■ Activity ■
Which lines run from the one containing "(792, 366) = (570, 219): turquoise" to the end of the entries? Copy them exactly, both ends included, and give nothing else.

■ Excerpted data ■
☆ ☆ ☆ ☆ ☆
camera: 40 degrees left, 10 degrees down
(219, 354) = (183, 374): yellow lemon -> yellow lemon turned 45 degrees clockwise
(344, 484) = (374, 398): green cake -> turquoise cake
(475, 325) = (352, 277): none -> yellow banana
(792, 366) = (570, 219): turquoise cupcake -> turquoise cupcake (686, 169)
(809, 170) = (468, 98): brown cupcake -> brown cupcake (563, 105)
☆ ☆ ☆ ☆ ☆
■ Exercise response ■
(792, 366) = (570, 219): turquoise cupcake -> turquoise cupcake (686, 169)
(809, 170) = (468, 98): brown cupcake -> brown cupcake (563, 105)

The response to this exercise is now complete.